DATA TO USE ::
● ● ●
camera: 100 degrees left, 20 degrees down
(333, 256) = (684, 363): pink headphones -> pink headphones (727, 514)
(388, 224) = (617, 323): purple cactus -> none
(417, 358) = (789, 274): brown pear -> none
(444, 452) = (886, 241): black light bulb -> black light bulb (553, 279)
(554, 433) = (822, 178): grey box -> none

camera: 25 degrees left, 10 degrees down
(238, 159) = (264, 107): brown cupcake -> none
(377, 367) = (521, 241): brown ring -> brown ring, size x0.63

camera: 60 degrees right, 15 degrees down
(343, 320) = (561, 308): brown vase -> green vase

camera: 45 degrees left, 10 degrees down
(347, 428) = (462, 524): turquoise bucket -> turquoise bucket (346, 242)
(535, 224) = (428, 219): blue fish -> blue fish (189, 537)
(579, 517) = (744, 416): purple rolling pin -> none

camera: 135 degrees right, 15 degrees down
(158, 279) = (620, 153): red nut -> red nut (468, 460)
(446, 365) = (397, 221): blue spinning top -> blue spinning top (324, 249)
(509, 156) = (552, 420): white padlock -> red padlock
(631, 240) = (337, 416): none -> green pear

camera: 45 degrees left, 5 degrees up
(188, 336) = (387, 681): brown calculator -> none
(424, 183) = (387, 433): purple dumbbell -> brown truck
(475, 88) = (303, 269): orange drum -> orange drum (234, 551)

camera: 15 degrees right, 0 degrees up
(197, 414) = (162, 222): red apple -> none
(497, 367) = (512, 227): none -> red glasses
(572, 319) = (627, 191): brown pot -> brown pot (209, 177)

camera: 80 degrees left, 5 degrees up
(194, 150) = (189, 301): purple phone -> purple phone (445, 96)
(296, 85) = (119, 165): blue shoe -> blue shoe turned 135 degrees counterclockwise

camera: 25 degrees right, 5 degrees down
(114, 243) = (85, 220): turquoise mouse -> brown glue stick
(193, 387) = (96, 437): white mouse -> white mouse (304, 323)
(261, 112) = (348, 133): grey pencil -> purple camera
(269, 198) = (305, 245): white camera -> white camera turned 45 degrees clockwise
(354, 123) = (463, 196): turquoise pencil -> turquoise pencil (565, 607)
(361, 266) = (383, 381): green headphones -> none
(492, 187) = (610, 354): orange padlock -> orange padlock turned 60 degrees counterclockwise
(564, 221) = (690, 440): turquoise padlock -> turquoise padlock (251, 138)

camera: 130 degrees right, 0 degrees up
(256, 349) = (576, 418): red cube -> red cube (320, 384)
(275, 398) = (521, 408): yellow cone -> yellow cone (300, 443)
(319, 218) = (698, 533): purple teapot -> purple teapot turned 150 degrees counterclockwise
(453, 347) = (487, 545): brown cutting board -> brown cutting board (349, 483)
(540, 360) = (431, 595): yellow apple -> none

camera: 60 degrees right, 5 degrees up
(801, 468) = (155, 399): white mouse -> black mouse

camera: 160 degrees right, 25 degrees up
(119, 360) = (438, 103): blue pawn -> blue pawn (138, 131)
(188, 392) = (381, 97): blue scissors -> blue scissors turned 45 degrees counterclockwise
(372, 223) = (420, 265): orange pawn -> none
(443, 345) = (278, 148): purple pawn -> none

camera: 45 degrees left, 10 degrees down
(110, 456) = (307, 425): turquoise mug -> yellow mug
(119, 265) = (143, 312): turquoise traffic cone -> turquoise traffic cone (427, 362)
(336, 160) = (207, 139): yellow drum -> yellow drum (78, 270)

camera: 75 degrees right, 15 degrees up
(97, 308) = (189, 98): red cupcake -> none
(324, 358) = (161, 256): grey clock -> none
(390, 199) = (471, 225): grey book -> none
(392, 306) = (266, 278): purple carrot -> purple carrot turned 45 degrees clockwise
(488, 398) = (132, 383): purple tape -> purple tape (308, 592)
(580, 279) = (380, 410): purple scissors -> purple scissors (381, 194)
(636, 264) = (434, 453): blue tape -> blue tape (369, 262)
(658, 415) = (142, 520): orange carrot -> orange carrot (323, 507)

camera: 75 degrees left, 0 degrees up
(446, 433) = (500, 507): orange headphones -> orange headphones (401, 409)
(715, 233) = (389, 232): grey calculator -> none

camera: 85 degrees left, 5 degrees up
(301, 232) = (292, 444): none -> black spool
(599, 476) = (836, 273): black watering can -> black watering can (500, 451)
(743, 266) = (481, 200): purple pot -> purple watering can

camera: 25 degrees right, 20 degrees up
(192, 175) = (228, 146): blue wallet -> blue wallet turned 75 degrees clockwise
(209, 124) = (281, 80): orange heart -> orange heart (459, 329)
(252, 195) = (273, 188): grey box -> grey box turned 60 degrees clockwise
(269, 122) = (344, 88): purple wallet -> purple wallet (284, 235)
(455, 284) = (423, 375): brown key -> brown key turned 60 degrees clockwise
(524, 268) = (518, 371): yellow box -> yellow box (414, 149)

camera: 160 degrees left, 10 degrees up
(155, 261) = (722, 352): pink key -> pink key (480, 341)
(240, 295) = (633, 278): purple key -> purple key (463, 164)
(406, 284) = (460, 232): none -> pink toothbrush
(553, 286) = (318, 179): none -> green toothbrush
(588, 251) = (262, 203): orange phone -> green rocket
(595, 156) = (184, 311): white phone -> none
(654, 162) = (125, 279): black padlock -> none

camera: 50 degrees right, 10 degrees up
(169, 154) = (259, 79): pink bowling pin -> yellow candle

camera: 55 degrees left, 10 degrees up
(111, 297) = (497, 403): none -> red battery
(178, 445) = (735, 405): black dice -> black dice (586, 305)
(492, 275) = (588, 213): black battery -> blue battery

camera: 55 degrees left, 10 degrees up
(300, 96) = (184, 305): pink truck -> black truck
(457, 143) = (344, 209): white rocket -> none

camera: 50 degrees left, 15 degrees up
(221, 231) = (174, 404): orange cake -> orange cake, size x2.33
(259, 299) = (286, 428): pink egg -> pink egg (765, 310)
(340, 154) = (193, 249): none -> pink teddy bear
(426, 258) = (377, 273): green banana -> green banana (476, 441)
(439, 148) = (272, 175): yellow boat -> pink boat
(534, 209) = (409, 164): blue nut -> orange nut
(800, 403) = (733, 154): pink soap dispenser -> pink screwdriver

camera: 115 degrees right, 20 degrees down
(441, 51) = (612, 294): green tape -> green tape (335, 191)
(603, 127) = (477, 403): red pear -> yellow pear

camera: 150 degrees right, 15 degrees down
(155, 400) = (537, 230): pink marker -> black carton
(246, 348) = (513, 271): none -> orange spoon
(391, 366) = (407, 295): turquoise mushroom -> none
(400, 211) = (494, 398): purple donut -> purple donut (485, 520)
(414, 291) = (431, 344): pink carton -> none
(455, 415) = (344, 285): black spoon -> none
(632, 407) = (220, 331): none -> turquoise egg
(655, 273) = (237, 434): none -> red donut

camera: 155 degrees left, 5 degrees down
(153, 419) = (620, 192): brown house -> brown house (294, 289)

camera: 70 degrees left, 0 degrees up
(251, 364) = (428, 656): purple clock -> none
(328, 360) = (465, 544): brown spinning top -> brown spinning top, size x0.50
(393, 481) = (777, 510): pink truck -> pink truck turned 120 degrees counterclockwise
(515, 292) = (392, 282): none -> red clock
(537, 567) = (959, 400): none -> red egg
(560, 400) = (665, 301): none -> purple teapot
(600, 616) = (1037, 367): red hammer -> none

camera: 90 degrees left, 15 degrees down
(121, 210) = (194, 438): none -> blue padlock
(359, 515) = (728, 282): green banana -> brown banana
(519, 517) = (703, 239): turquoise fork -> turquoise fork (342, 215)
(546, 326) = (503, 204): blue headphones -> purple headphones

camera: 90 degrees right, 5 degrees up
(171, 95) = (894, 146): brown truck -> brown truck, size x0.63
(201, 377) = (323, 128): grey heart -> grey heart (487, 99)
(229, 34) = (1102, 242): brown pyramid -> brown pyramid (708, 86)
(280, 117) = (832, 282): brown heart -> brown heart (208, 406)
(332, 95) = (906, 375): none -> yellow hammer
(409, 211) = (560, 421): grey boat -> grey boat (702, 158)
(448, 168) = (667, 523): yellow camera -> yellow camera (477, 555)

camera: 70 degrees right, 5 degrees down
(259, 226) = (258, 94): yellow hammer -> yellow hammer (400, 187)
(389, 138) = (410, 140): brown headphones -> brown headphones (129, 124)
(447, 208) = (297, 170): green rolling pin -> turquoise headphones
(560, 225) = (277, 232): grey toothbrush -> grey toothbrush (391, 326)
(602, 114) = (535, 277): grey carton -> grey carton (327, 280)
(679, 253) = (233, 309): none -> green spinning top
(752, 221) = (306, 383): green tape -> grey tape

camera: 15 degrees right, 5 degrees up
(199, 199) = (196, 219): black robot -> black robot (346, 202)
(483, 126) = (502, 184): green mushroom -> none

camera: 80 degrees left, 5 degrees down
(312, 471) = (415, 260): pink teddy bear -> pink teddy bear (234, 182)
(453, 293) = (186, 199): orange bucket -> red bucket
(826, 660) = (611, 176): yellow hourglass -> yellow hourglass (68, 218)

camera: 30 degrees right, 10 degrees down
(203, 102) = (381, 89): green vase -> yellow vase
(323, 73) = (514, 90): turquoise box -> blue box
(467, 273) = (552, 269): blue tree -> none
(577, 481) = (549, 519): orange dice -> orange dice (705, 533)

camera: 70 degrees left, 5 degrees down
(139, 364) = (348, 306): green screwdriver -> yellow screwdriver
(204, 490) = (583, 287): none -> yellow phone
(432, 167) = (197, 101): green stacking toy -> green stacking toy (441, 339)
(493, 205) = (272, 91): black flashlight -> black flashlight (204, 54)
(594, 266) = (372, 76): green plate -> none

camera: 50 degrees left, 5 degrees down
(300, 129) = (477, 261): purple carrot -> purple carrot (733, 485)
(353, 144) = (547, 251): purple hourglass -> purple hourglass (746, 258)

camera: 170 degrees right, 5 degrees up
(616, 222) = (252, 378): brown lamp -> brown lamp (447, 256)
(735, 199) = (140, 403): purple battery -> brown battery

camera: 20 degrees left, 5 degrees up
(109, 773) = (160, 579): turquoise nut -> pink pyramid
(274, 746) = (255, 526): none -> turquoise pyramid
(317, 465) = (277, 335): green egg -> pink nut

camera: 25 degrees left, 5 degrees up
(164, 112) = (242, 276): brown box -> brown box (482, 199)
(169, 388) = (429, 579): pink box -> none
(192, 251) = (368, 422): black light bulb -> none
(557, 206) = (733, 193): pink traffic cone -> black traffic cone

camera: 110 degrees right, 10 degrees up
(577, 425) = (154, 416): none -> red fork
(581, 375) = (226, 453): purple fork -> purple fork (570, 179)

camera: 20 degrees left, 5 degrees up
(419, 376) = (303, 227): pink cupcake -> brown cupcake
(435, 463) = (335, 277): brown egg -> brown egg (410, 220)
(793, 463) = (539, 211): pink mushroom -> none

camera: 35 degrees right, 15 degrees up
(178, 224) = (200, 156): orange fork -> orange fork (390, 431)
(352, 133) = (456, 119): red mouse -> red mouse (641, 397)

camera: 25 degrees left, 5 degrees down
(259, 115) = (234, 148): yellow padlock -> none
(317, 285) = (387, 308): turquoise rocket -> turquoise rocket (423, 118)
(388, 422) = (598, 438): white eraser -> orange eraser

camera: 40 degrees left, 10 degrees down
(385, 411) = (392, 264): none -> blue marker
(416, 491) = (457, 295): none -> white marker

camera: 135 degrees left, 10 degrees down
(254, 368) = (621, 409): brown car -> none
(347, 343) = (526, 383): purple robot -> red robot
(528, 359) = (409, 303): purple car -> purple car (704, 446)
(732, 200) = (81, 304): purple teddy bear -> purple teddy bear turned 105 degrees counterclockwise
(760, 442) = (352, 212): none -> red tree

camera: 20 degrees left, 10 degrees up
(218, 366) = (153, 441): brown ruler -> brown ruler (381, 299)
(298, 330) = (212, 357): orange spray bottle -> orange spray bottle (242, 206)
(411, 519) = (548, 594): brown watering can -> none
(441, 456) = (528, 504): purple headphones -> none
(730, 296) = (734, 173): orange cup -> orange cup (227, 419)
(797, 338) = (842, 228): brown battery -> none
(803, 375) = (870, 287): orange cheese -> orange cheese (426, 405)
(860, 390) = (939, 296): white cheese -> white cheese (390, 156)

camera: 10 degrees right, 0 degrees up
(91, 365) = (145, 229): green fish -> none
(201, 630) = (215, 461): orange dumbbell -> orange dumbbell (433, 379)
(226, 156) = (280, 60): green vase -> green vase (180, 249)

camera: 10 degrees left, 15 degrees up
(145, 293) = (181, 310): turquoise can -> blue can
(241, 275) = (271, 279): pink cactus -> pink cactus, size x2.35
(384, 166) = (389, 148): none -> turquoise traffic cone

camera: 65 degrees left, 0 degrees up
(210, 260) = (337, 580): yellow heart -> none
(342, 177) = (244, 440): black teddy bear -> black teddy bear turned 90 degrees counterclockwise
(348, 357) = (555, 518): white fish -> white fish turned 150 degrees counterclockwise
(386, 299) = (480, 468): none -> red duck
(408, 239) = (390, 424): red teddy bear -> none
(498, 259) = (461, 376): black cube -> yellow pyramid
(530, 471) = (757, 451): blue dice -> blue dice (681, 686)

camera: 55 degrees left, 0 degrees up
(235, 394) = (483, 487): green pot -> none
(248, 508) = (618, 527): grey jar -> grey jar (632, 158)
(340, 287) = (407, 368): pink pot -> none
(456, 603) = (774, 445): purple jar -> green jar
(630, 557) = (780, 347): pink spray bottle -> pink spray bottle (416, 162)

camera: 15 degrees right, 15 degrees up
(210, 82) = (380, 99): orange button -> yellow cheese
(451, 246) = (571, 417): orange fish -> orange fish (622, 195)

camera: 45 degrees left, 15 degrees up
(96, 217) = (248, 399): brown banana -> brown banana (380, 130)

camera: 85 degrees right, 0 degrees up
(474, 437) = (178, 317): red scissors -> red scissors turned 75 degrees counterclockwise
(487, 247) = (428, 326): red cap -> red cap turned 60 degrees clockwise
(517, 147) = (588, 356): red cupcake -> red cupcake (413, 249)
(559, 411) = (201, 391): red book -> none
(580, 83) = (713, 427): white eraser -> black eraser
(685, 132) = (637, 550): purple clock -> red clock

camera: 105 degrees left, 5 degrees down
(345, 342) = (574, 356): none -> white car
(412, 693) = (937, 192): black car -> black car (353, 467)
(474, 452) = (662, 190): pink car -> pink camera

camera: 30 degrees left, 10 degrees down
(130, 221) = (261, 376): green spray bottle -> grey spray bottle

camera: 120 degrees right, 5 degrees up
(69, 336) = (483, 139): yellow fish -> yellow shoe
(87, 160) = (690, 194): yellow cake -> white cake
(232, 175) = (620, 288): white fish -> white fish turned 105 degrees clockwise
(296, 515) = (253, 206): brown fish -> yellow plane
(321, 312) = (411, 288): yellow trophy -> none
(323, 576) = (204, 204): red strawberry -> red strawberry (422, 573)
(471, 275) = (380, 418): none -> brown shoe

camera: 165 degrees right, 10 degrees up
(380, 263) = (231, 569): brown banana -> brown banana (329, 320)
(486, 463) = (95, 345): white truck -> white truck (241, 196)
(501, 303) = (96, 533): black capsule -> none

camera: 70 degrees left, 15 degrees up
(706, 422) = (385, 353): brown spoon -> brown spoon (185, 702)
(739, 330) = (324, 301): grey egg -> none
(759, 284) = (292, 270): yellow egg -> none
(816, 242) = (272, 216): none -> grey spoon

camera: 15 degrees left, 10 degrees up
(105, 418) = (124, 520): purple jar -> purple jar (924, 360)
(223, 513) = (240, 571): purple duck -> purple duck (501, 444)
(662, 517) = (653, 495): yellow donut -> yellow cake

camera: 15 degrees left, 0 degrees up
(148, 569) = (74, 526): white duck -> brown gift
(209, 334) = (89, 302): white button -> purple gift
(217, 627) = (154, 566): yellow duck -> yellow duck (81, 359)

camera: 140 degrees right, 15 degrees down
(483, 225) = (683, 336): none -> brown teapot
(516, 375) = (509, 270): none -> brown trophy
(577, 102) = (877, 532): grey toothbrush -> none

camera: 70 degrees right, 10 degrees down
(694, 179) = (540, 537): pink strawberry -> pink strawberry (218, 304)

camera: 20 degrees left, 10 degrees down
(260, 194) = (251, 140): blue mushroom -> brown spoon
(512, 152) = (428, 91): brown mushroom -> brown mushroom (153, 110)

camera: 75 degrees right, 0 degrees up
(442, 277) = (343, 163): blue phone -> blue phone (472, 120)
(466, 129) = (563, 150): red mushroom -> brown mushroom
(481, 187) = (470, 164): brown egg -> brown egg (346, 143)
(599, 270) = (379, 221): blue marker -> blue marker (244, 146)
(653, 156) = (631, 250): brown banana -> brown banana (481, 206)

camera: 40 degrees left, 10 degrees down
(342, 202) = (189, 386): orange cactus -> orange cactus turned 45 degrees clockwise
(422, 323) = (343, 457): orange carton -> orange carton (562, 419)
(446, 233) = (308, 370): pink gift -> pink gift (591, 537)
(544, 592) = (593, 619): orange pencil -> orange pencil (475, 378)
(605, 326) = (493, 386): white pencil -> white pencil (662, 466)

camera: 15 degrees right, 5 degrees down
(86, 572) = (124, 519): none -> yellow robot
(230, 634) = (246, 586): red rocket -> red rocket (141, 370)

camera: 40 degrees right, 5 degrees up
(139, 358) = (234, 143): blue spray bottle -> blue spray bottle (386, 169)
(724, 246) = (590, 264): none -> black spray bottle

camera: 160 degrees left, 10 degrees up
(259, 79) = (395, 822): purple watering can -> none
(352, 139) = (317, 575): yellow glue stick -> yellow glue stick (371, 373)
● ● ●
WHAT YOU HAVE TO DO :: Exactly as written, reproduce the lines of the data above from the first line through the line where "(158, 279) = (620, 153): red" appears.

EXERCISE SOLUTION ::
camera: 100 degrees left, 20 degrees down
(333, 256) = (684, 363): pink headphones -> pink headphones (727, 514)
(388, 224) = (617, 323): purple cactus -> none
(417, 358) = (789, 274): brown pear -> none
(444, 452) = (886, 241): black light bulb -> black light bulb (553, 279)
(554, 433) = (822, 178): grey box -> none

camera: 25 degrees left, 10 degrees down
(238, 159) = (264, 107): brown cupcake -> none
(377, 367) = (521, 241): brown ring -> brown ring, size x0.63

camera: 60 degrees right, 15 degrees down
(343, 320) = (561, 308): brown vase -> green vase

camera: 45 degrees left, 10 degrees down
(347, 428) = (462, 524): turquoise bucket -> turquoise bucket (346, 242)
(535, 224) = (428, 219): blue fish -> blue fish (189, 537)
(579, 517) = (744, 416): purple rolling pin -> none

camera: 135 degrees right, 15 degrees down
(158, 279) = (620, 153): red nut -> red nut (468, 460)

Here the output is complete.